» **Try it**: The answer must consist only of the lines from the line with "SOIL pin VCC: GND -> VIN" to the line with "RADIO pin CSN: RX -> D2", both included, exactly as they stand below.
Working data Block Start
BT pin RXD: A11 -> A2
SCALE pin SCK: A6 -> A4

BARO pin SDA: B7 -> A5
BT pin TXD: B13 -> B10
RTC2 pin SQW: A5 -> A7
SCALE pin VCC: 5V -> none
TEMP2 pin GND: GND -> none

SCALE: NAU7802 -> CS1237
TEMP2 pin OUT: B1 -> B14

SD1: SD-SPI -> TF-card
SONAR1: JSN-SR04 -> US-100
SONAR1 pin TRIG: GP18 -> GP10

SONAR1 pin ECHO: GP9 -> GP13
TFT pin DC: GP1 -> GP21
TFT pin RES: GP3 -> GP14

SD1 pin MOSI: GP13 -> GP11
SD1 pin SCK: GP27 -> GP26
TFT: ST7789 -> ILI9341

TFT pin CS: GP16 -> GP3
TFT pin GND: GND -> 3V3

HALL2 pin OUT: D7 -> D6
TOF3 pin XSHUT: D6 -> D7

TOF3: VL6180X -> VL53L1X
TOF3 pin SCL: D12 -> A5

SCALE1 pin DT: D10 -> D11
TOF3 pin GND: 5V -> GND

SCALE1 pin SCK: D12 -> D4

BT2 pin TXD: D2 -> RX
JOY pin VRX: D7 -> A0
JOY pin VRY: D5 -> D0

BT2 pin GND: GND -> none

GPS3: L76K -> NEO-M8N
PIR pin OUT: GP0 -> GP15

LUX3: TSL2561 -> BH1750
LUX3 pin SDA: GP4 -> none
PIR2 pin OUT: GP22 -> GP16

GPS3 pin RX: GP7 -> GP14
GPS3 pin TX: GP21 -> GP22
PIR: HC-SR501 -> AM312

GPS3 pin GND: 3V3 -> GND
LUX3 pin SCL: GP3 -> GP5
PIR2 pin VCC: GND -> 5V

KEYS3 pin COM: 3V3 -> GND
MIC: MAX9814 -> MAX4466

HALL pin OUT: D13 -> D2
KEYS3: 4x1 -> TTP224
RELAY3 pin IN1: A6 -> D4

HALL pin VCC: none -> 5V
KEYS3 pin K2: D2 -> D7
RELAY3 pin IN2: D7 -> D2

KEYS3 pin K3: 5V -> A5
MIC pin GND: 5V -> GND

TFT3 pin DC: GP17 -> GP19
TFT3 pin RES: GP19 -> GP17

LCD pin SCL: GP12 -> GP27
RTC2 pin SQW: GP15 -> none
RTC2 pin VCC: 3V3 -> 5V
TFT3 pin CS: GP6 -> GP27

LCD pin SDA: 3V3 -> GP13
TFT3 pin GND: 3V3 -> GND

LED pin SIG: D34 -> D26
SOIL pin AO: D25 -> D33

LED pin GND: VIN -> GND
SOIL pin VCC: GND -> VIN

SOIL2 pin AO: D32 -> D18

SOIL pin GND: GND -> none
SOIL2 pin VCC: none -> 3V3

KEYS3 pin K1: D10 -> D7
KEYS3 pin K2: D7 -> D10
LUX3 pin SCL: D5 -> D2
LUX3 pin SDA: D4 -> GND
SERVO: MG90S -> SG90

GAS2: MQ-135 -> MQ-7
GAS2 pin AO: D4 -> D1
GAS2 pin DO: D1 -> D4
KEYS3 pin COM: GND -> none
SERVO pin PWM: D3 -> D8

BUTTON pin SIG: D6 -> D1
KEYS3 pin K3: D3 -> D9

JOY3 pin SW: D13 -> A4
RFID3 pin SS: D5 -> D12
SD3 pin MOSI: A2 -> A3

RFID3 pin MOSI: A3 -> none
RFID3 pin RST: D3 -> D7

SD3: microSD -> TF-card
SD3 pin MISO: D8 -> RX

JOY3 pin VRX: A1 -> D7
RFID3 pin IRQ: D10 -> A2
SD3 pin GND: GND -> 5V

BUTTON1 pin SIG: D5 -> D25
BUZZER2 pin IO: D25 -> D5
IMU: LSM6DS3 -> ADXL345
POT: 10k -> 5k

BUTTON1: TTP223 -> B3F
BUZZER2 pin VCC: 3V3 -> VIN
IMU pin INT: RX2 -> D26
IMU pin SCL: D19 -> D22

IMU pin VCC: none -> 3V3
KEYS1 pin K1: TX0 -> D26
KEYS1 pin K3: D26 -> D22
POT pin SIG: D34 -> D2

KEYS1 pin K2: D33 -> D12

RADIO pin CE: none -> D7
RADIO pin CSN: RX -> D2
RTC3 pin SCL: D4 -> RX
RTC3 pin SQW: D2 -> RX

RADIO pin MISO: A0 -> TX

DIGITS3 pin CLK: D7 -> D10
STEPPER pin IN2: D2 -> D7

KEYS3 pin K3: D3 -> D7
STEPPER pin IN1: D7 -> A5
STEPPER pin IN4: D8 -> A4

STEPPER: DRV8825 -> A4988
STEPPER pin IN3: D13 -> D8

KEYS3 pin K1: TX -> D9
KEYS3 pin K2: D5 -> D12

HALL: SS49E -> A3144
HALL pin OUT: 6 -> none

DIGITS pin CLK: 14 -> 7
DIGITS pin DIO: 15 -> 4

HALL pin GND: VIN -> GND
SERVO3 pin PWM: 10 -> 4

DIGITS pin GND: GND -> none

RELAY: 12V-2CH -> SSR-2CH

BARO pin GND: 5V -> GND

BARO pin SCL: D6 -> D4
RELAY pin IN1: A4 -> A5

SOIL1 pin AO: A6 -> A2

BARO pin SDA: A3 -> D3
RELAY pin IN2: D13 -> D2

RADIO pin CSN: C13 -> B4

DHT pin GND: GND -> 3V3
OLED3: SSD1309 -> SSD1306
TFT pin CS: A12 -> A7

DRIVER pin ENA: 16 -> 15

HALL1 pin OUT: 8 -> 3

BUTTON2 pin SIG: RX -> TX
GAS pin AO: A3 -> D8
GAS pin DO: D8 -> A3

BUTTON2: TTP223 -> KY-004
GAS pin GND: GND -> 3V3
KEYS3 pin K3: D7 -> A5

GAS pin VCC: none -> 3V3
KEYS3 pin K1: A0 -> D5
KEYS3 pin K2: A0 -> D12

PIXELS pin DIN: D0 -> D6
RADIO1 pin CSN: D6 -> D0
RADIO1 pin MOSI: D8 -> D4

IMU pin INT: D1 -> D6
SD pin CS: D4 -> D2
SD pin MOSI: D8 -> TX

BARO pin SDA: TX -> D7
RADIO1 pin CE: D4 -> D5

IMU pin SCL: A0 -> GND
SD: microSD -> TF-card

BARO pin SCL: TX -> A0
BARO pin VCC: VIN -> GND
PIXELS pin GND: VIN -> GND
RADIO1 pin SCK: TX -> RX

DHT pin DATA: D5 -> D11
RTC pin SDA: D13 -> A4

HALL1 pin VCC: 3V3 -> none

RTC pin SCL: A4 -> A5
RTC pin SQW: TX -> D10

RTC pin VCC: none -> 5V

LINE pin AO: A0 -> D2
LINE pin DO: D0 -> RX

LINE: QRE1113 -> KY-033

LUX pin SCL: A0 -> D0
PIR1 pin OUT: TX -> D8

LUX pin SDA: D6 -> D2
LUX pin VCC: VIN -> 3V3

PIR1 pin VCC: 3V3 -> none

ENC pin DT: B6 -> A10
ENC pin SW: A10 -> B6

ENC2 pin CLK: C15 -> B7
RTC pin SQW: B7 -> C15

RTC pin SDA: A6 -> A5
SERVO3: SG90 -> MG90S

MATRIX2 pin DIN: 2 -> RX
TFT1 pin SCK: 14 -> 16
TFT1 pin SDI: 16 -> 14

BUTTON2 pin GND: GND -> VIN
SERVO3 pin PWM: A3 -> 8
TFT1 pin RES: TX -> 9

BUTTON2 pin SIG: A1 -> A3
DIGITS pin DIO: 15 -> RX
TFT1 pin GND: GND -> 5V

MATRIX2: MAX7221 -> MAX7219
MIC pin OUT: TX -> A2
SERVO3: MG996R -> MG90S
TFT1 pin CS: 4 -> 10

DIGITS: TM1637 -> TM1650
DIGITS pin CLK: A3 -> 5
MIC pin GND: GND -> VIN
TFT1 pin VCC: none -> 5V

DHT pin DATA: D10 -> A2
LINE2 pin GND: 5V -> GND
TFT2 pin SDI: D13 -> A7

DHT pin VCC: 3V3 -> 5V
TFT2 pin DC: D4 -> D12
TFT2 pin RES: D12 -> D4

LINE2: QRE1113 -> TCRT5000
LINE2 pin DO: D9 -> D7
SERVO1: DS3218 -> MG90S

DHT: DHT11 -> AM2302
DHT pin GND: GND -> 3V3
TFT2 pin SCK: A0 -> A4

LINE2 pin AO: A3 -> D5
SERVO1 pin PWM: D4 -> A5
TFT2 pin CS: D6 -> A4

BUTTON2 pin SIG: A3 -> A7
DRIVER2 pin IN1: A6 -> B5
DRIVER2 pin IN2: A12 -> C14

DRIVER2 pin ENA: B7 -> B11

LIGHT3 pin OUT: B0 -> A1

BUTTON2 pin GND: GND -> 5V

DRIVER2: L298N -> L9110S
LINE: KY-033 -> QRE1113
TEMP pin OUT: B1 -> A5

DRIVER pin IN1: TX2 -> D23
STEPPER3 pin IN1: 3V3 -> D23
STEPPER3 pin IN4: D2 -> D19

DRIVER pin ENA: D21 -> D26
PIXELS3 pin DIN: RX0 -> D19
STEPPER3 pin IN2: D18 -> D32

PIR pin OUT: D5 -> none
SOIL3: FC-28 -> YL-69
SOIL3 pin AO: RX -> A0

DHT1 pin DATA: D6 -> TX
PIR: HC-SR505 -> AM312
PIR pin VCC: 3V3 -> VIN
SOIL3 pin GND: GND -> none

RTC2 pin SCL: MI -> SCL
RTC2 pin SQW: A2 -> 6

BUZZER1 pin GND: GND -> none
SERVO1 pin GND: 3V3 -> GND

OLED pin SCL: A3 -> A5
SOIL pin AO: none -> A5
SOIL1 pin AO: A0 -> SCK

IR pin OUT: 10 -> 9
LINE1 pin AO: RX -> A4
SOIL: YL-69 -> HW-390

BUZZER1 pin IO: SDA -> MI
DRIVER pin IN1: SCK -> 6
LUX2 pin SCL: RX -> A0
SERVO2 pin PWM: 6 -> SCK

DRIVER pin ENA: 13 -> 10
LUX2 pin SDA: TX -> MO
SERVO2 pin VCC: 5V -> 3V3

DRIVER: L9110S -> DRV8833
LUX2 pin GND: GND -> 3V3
Working data Block End
» **Answer area**:
SOIL pin VCC: GND -> VIN

SOIL2 pin AO: D32 -> D18

SOIL pin GND: GND -> none
SOIL2 pin VCC: none -> 3V3

KEYS3 pin K1: D10 -> D7
KEYS3 pin K2: D7 -> D10
LUX3 pin SCL: D5 -> D2
LUX3 pin SDA: D4 -> GND
SERVO: MG90S -> SG90

GAS2: MQ-135 -> MQ-7
GAS2 pin AO: D4 -> D1
GAS2 pin DO: D1 -> D4
KEYS3 pin COM: GND -> none
SERVO pin PWM: D3 -> D8

BUTTON pin SIG: D6 -> D1
KEYS3 pin K3: D3 -> D9

JOY3 pin SW: D13 -> A4
RFID3 pin SS: D5 -> D12
SD3 pin MOSI: A2 -> A3

RFID3 pin MOSI: A3 -> none
RFID3 pin RST: D3 -> D7

SD3: microSD -> TF-card
SD3 pin MISO: D8 -> RX

JOY3 pin VRX: A1 -> D7
RFID3 pin IRQ: D10 -> A2
SD3 pin GND: GND -> 5V

BUTTON1 pin SIG: D5 -> D25
BUZZER2 pin IO: D25 -> D5
IMU: LSM6DS3 -> ADXL345
POT: 10k -> 5k

BUTTON1: TTP223 -> B3F
BUZZER2 pin VCC: 3V3 -> VIN
IMU pin INT: RX2 -> D26
IMU pin SCL: D19 -> D22

IMU pin VCC: none -> 3V3
KEYS1 pin K1: TX0 -> D26
KEYS1 pin K3: D26 -> D22
POT pin SIG: D34 -> D2

KEYS1 pin K2: D33 -> D12

RADIO pin CE: none -> D7
RADIO pin CSN: RX -> D2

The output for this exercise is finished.